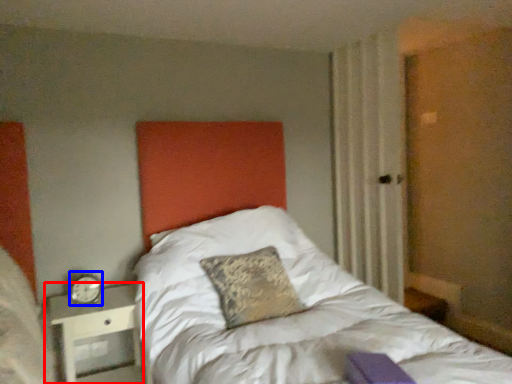
Question: Which object is closer to the camera taking this photo, nightstand (highlighted by a red box) or alarm clock (highlighted by a blue box)?

Choices:
 (A) nightstand
 (B) alarm clock

Answer: (A)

#### [Exercise directions]
Count the lines of the data above that contain the string "clock", treating uppercase and lowercase as different. Reply with the number alone.

#### [Task result]
2